::: Records :::

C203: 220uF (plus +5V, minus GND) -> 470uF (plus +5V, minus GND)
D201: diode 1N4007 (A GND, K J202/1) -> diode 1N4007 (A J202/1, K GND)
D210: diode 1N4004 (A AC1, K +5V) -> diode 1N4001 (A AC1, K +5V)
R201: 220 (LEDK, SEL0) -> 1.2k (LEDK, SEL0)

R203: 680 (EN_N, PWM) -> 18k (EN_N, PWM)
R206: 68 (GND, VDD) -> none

:::
::: Records :::

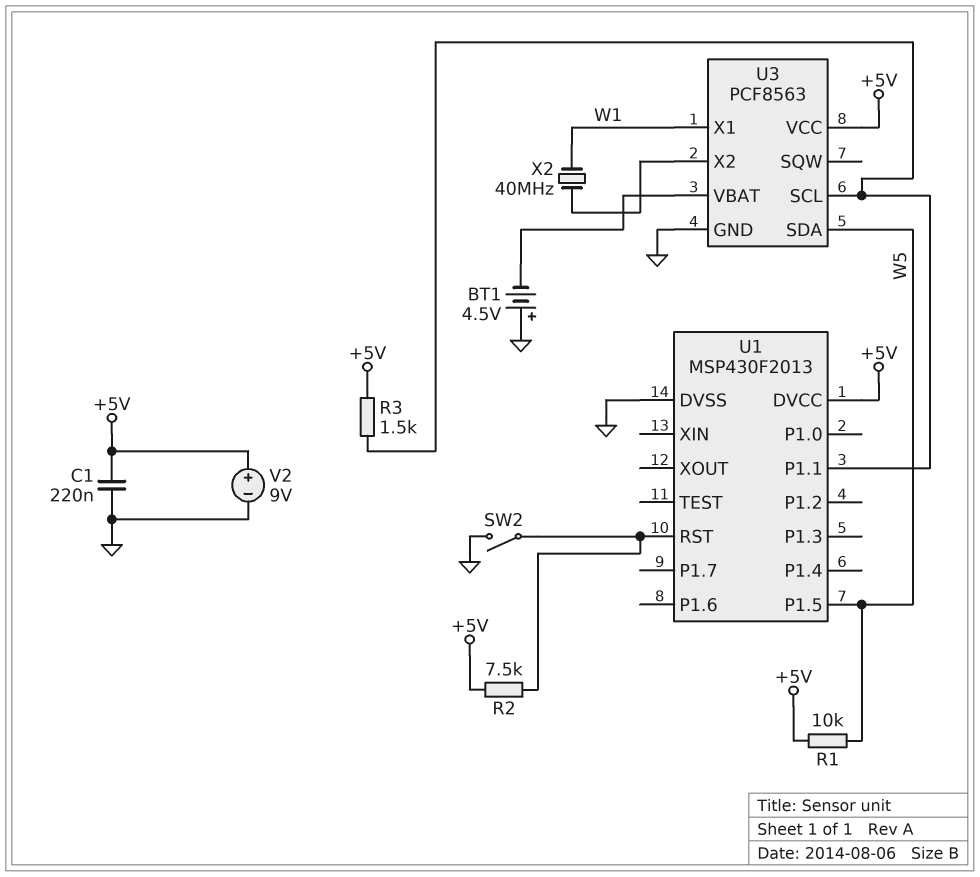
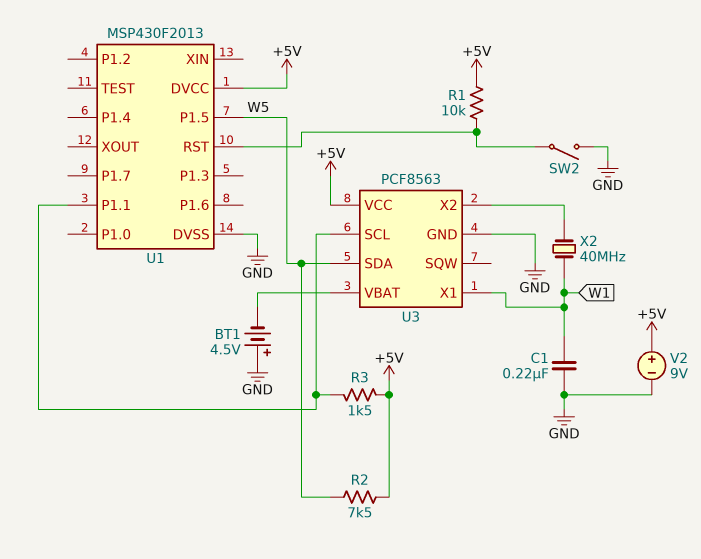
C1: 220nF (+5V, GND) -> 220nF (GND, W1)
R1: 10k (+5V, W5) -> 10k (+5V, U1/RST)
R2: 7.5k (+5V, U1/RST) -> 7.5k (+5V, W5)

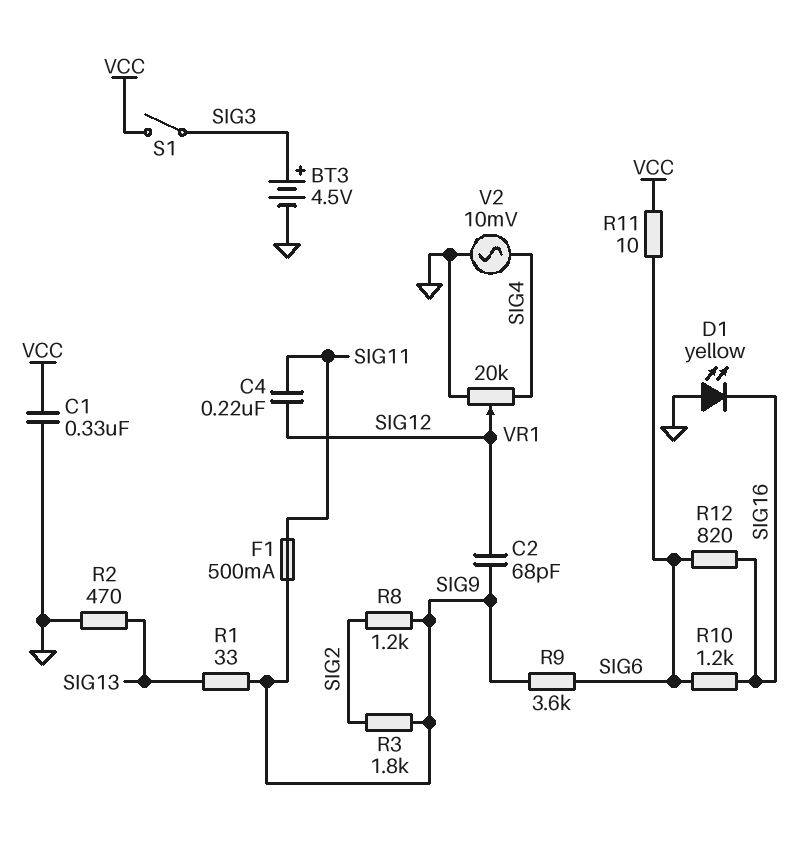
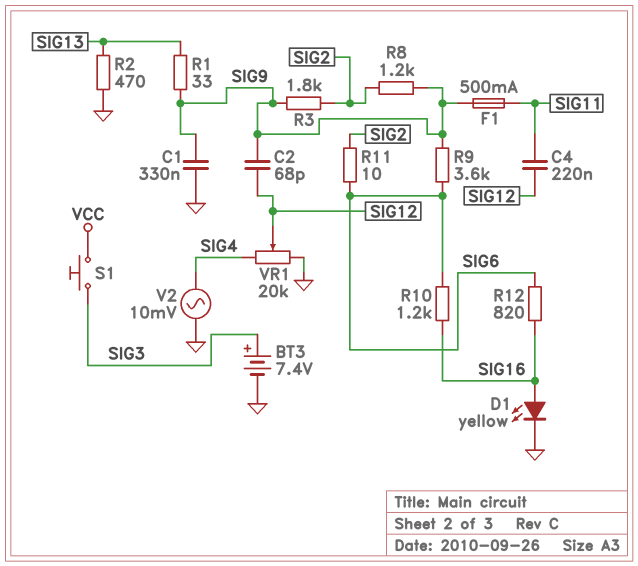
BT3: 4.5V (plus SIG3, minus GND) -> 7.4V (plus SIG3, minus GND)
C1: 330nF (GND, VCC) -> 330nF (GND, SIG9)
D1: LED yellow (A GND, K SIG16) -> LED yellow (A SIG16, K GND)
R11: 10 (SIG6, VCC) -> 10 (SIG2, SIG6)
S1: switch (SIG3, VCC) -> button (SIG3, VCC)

:::

If a line in the listing contains the string "diode", copy it.

Expected answer
D201: diode 1N4007 (A GND, K J202/1) -> diode 1N4007 (A J202/1, K GND)
D210: diode 1N4004 (A AC1, K +5V) -> diode 1N4001 (A AC1, K +5V)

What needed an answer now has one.